Records from a data collection:
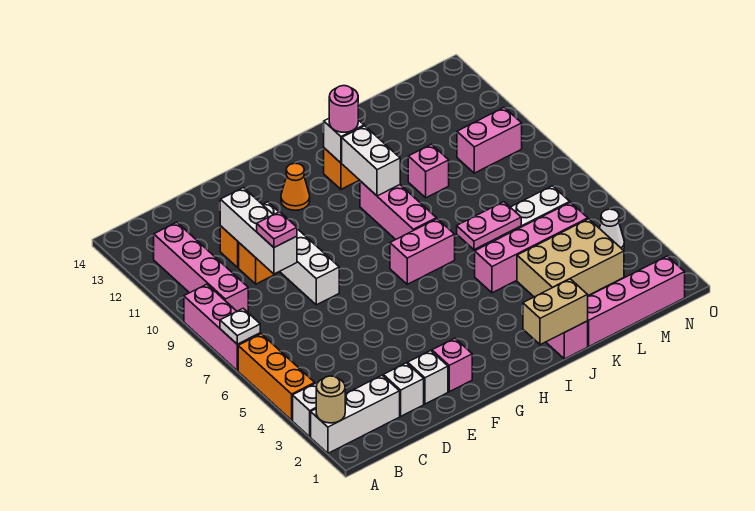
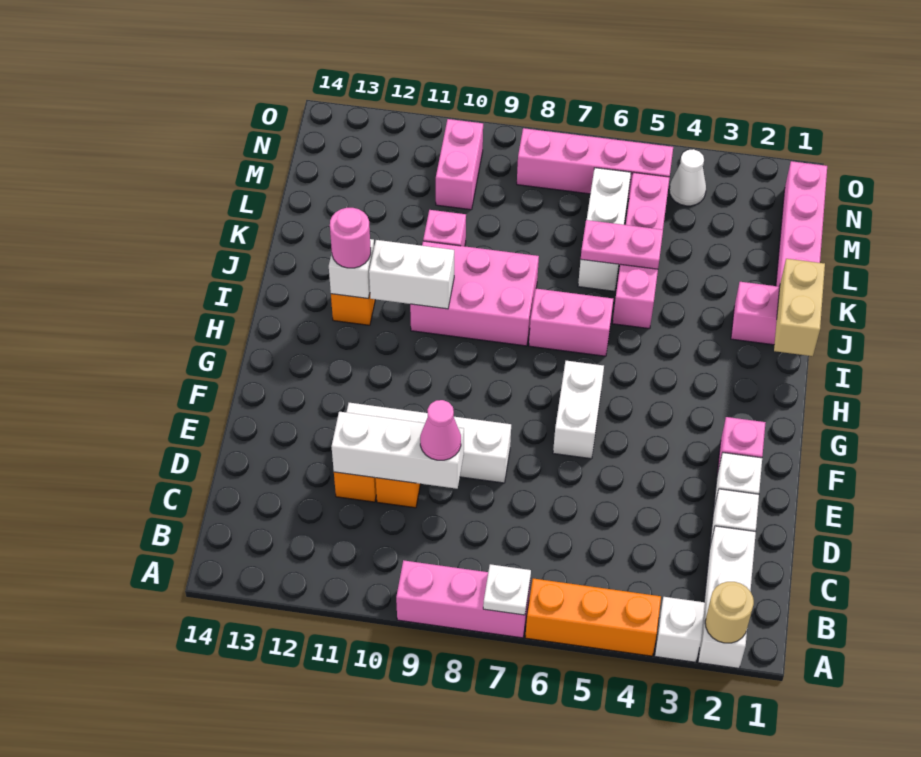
pink brick B9:B12 level 1 -> pink brick N5:N8 level 1
pink plate D9 level 3 -> pink cone D9 level 3
none -> white brick F6:G6 level 1
orange cone G12 level 1 -> none
pink brick H7:I7 level 1 -> pink brick I6:I7 level 1
pink brick I8:I10 level 1 -> pink brick I8:J10 level 1
pink plate J6:K6 level 2 -> pink plate K5:K6 level 2
tan brick K3:M4 level 1 -> none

- [Work required] Any pictures should be dropped; transcribe the rest of the records above exactly.

- [Result of this exercise]
pink brick B9:B12 level 1 -> pink brick N5:N8 level 1
pink plate D9 level 3 -> pink cone D9 level 3
none -> white brick F6:G6 level 1
orange cone G12 level 1 -> none
pink brick H7:I7 level 1 -> pink brick I6:I7 level 1
pink brick I8:I10 level 1 -> pink brick I8:J10 level 1
pink plate J6:K6 level 2 -> pink plate K5:K6 level 2
tan brick K3:M4 level 1 -> none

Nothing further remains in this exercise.